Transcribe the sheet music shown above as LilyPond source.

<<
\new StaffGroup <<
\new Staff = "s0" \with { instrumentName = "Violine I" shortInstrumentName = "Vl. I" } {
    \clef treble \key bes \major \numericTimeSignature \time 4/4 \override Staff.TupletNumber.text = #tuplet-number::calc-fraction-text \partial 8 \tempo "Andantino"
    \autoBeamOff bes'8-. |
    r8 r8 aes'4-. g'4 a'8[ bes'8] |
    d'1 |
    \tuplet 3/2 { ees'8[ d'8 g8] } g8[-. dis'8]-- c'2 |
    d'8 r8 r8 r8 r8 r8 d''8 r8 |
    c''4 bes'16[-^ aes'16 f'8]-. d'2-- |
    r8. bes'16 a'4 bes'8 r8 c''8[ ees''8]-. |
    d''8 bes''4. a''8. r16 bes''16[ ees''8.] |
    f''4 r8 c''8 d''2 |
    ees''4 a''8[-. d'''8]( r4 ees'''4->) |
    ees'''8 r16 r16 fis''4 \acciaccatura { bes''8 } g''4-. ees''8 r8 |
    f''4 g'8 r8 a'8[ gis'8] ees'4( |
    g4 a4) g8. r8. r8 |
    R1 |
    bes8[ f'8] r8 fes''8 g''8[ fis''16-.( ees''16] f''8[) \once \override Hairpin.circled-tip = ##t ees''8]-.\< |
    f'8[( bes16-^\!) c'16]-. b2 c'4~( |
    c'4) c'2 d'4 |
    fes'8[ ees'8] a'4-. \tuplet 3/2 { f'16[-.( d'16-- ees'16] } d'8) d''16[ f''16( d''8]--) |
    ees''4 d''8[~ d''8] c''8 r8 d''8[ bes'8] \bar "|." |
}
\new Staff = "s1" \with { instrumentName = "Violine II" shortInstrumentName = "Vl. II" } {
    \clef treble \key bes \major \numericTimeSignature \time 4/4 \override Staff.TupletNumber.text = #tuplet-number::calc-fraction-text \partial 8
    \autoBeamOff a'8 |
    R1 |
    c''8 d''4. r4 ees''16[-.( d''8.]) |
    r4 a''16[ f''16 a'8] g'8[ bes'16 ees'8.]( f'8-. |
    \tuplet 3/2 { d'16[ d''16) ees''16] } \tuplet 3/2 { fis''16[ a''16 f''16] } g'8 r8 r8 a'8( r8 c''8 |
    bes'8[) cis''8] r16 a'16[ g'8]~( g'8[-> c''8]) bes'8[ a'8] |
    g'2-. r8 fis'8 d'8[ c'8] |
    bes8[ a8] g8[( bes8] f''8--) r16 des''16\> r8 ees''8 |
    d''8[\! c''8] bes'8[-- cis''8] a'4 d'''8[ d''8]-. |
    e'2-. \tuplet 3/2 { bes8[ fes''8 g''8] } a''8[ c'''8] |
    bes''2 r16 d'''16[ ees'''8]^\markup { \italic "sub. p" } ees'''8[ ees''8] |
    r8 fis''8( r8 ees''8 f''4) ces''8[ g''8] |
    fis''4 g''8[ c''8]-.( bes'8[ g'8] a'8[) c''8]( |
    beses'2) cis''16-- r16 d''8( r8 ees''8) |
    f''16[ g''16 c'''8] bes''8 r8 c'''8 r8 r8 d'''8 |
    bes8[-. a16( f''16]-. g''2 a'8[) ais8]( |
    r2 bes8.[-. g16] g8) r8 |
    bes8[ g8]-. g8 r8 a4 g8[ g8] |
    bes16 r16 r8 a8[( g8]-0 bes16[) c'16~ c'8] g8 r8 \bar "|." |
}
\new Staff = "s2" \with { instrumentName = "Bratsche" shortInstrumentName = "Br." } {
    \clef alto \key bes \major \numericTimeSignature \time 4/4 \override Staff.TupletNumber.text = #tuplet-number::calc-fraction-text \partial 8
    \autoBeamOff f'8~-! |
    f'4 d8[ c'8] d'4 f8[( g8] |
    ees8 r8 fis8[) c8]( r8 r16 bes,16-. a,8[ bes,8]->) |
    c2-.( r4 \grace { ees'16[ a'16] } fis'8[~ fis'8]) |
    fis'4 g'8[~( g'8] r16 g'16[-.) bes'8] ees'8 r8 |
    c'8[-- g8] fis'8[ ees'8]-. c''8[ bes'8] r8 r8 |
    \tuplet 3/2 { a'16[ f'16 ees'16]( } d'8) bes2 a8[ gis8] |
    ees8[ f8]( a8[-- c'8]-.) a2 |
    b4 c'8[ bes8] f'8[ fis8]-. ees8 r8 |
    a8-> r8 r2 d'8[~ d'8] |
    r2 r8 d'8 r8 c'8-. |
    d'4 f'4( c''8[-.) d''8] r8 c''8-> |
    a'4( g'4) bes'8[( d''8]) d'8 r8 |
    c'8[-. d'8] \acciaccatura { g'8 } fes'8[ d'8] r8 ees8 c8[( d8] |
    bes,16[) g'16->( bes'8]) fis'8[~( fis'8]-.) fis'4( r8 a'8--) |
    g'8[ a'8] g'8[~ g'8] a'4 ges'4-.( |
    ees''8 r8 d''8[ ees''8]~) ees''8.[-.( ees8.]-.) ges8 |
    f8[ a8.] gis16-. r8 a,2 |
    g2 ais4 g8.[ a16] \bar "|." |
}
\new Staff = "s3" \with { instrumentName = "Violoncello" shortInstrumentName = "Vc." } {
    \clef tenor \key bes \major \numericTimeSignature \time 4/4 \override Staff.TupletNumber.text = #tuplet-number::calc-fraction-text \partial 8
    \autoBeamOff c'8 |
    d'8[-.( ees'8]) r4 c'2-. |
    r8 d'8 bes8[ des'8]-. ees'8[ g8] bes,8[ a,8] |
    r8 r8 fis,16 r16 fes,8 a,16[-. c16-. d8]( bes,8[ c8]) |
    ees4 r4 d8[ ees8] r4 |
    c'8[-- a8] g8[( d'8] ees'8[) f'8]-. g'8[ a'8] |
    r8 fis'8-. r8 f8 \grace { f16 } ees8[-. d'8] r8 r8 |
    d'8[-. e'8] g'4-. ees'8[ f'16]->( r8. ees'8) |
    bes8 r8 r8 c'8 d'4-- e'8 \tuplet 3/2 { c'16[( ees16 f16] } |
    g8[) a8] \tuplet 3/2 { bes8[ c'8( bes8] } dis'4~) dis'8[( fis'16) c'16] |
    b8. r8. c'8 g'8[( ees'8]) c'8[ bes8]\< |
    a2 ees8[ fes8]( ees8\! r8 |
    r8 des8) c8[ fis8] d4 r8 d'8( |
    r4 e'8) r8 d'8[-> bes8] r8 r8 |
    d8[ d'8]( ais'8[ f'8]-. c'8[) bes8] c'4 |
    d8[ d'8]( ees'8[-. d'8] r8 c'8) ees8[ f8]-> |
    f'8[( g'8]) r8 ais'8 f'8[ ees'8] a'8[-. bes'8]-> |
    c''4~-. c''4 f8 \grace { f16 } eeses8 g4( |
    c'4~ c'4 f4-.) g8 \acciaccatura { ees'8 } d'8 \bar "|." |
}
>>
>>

▸ **EXERCISE**
Pick out every line of the listing above that contains the string "number".

▸ **ANSWER BELOW**
    \clef treble \key bes \major \numericTimeSignature \time 4/4 \override Staff.TupletNumber.text = #tuplet-number::calc-fraction-text \partial 8 \tempo "Andantino"
    \clef treble \key bes \major \numericTimeSignature \time 4/4 \override Staff.TupletNumber.text = #tuplet-number::calc-fraction-text \partial 8
    \clef alto \key bes \major \numericTimeSignature \time 4/4 \override Staff.TupletNumber.text = #tuplet-number::calc-fraction-text \partial 8
    \clef tenor \key bes \major \numericTimeSignature \time 4/4 \override Staff.TupletNumber.text = #tuplet-number::calc-fraction-text \partial 8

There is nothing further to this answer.